TASK DESCRIPTION> Lines holding the string "moved" in the listing below are to be copied.

━━━ DATA UNDER STUDY

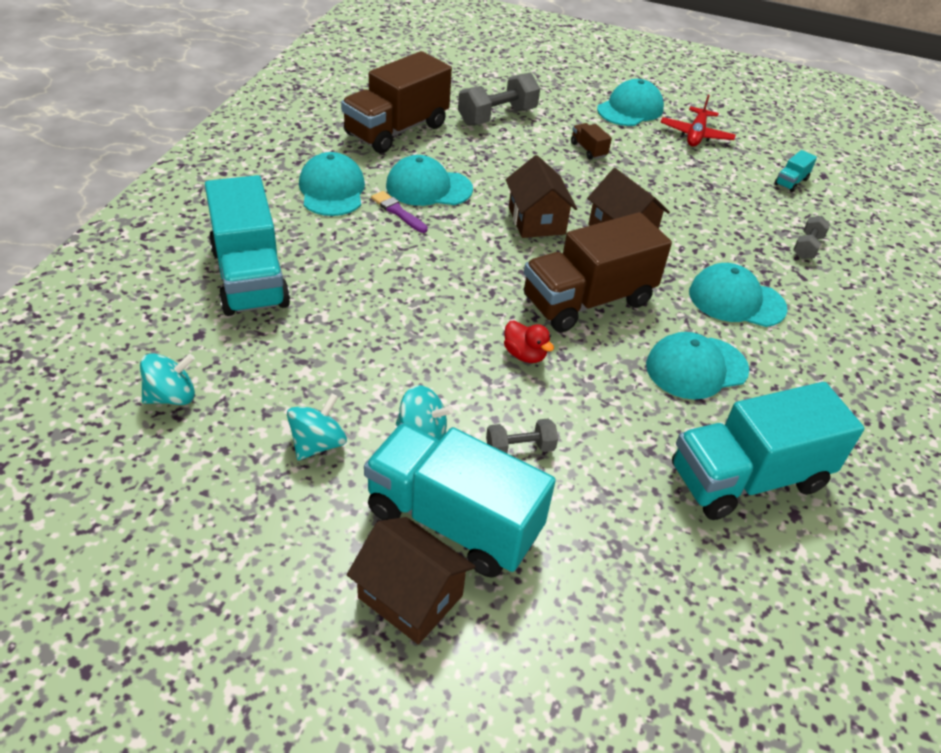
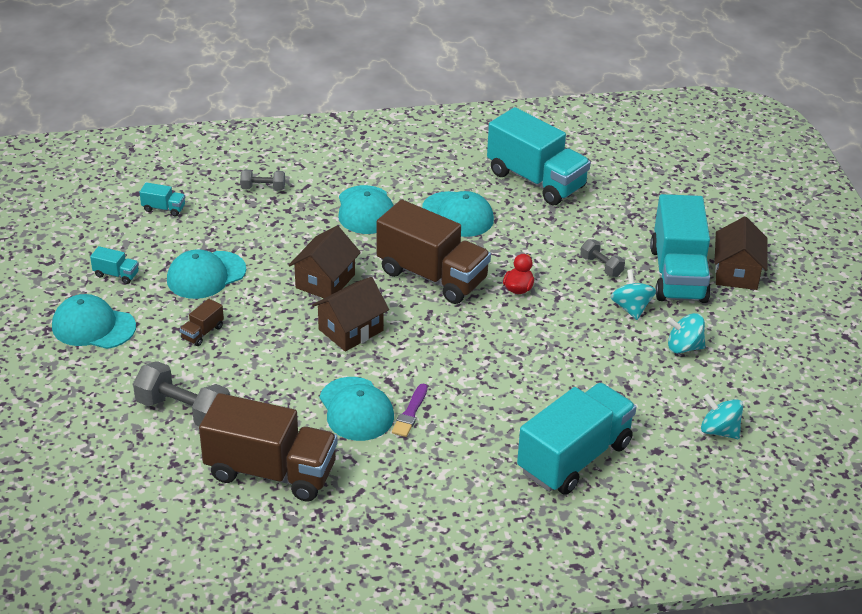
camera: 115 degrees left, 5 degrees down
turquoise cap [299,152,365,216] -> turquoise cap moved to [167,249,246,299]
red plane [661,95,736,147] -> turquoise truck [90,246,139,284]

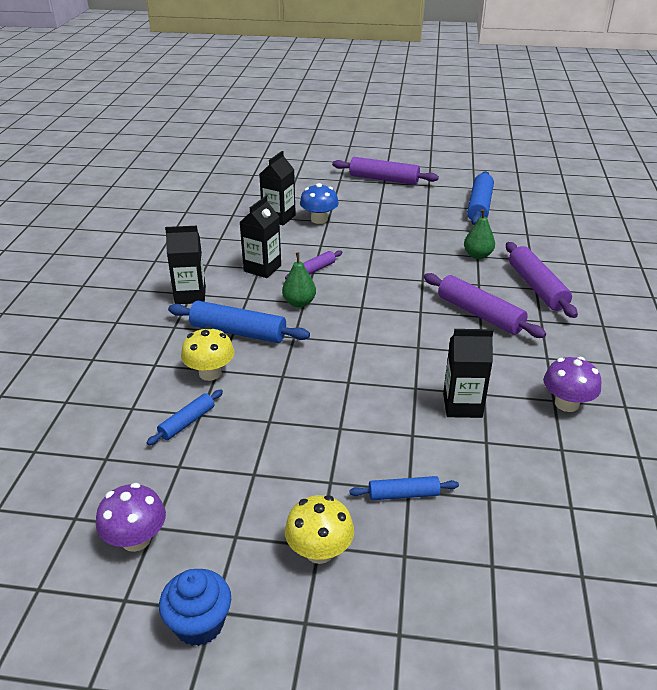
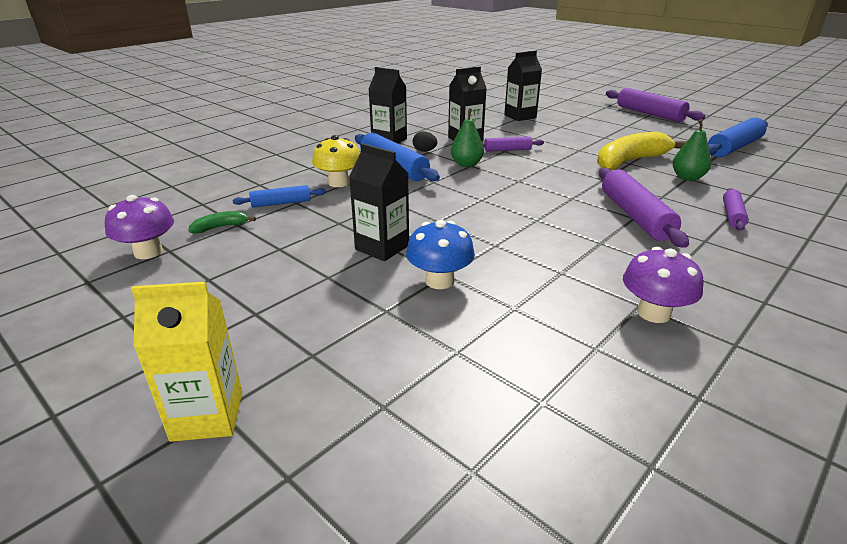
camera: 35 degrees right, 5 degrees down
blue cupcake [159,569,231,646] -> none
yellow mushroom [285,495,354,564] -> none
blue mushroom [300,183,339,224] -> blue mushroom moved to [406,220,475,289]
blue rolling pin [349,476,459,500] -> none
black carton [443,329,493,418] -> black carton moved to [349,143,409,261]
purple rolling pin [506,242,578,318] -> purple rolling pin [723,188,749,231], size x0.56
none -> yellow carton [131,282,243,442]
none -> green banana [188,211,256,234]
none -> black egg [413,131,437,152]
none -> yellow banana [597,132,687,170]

━━━━━━

OUTPUT OF THE TASK>
turquoise cap [299,152,365,216] -> turquoise cap moved to [167,249,246,299]
blue mushroom [300,183,339,224] -> blue mushroom moved to [406,220,475,289]
black carton [443,329,493,418] -> black carton moved to [349,143,409,261]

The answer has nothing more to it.